EXERCISE OBJECTIVE: Up to and including the line containing "The red key", retype each line of the listing below exactly, beginning with the first.

DATA SHOWN:

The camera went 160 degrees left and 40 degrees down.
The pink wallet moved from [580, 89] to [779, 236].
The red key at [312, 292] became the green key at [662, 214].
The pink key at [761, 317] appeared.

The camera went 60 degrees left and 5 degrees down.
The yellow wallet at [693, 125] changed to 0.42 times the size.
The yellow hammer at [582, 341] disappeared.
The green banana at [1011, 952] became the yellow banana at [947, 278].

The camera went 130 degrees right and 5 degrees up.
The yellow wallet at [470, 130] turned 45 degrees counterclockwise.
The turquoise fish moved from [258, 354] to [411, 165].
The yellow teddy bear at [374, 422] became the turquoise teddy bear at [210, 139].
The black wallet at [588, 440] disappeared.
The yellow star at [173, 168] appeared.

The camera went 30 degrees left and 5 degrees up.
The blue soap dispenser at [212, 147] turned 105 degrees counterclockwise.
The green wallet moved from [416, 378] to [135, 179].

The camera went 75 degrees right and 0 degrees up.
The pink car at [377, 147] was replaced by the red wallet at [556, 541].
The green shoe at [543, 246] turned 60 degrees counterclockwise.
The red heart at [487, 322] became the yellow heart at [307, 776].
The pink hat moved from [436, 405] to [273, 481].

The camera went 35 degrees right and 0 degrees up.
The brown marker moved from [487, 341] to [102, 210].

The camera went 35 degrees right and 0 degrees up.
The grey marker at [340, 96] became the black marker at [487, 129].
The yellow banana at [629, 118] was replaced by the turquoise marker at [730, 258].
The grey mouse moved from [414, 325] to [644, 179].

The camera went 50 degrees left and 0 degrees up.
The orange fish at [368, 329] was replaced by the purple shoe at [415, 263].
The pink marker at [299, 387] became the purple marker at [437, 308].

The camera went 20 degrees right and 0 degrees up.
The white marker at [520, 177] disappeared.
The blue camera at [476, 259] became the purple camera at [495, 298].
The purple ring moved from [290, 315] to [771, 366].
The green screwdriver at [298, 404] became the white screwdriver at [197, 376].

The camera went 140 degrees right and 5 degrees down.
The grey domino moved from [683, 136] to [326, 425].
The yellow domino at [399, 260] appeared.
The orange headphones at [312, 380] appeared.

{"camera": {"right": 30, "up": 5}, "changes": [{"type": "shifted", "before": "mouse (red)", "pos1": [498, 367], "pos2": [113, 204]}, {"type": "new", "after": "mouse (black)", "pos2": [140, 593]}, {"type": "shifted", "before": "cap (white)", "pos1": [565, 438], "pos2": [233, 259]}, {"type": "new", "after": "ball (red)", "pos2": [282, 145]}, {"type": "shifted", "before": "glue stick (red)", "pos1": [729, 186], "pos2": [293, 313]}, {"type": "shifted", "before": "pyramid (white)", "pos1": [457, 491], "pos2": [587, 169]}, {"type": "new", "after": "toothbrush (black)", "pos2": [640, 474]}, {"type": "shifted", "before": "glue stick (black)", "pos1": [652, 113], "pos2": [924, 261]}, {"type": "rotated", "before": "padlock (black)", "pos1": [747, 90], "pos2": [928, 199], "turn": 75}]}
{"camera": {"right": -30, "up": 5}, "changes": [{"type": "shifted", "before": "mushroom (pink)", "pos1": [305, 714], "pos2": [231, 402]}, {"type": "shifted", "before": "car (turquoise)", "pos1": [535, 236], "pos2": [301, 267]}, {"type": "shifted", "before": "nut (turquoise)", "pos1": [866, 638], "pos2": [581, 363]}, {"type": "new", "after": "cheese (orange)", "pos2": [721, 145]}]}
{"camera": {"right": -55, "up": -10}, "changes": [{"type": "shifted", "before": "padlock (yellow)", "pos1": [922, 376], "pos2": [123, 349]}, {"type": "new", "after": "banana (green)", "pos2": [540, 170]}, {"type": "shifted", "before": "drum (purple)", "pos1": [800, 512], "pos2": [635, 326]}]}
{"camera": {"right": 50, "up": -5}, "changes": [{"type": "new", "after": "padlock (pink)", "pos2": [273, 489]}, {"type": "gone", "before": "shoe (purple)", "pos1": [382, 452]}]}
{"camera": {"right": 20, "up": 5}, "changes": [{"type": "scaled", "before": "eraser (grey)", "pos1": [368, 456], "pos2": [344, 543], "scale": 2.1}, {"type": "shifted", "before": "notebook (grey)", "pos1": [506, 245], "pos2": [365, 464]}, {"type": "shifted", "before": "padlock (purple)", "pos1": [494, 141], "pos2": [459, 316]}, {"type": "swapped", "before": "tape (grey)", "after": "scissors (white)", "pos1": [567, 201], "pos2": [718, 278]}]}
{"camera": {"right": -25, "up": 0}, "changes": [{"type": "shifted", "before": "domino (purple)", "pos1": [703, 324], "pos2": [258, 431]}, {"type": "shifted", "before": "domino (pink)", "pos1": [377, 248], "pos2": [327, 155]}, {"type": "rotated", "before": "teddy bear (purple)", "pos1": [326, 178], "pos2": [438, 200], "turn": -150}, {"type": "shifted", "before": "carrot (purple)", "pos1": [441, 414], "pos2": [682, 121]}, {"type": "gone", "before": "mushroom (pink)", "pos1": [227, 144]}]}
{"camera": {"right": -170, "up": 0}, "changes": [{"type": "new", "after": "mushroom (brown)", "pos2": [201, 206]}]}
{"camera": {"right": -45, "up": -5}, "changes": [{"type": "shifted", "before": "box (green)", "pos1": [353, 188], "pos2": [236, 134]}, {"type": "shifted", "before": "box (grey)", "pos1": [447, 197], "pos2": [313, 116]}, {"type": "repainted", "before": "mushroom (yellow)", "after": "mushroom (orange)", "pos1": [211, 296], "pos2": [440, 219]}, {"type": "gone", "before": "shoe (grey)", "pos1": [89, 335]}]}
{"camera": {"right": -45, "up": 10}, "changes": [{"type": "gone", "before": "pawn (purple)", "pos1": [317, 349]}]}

OUTPUT OF THE EXERCISE:
The camera went 160 degrees left and 40 degrees down.
The pink wallet moved from [580, 89] to [779, 236].
The red key at [312, 292] became the green key at [662, 214].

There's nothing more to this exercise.